[Saved data entries]
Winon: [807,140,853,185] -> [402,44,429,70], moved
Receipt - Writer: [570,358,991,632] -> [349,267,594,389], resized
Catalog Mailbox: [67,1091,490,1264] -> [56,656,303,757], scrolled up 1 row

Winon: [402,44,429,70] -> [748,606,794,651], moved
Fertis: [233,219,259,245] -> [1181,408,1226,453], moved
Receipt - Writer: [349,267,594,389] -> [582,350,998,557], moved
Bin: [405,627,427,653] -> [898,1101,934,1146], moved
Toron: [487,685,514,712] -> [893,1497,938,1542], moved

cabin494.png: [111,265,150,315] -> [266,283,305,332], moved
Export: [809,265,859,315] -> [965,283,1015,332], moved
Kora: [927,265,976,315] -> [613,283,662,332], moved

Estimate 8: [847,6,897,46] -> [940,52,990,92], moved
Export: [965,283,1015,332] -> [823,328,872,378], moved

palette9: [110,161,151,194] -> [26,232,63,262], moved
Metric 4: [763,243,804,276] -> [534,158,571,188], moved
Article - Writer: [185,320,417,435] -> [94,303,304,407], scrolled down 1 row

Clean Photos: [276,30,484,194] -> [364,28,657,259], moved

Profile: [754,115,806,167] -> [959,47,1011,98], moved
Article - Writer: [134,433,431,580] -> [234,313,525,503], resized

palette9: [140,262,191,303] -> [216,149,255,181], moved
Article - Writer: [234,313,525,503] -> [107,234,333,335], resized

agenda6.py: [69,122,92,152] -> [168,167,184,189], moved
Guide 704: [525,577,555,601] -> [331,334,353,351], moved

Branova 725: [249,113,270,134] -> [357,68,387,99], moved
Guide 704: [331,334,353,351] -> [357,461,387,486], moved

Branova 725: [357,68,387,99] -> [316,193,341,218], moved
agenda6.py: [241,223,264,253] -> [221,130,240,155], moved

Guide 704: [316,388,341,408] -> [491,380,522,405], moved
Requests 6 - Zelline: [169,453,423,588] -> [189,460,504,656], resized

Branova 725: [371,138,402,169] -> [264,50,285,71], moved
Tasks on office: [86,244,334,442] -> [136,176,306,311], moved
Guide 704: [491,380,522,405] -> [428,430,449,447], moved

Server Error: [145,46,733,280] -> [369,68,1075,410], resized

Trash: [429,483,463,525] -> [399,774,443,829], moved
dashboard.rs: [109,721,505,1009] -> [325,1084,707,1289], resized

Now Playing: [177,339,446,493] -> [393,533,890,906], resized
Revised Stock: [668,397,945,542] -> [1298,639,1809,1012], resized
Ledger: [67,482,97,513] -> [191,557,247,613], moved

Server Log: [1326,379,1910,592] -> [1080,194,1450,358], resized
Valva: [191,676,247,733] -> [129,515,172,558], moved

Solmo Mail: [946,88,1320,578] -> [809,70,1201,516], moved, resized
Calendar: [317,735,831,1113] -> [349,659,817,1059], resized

__Exercise brief__:
Set the entries down again exactly, beginning with their first line and ending with the line that contains "Branova 725: [249,113,270,134]"; omit all other lines.

__Result below__:
Winon: [807,140,853,185] -> [402,44,429,70], moved
Receipt - Writer: [570,358,991,632] -> [349,267,594,389], resized
Catalog Mailbox: [67,1091,490,1264] -> [56,656,303,757], scrolled up 1 row

Winon: [402,44,429,70] -> [748,606,794,651], moved
Fertis: [233,219,259,245] -> [1181,408,1226,453], moved
Receipt - Writer: [349,267,594,389] -> [582,350,998,557], moved
Bin: [405,627,427,653] -> [898,1101,934,1146], moved
Toron: [487,685,514,712] -> [893,1497,938,1542], moved

cabin494.png: [111,265,150,315] -> [266,283,305,332], moved
Export: [809,265,859,315] -> [965,283,1015,332], moved
Kora: [927,265,976,315] -> [613,283,662,332], moved

Estimate 8: [847,6,897,46] -> [940,52,990,92], moved
Export: [965,283,1015,332] -> [823,328,872,378], moved

palette9: [110,161,151,194] -> [26,232,63,262], moved
Metric 4: [763,243,804,276] -> [534,158,571,188], moved
Article - Writer: [185,320,417,435] -> [94,303,304,407], scrolled down 1 row

Clean Photos: [276,30,484,194] -> [364,28,657,259], moved

Profile: [754,115,806,167] -> [959,47,1011,98], moved
Article - Writer: [134,433,431,580] -> [234,313,525,503], resized

palette9: [140,262,191,303] -> [216,149,255,181], moved
Article - Writer: [234,313,525,503] -> [107,234,333,335], resized

agenda6.py: [69,122,92,152] -> [168,167,184,189], moved
Guide 704: [525,577,555,601] -> [331,334,353,351], moved

Branova 725: [249,113,270,134] -> [357,68,387,99], moved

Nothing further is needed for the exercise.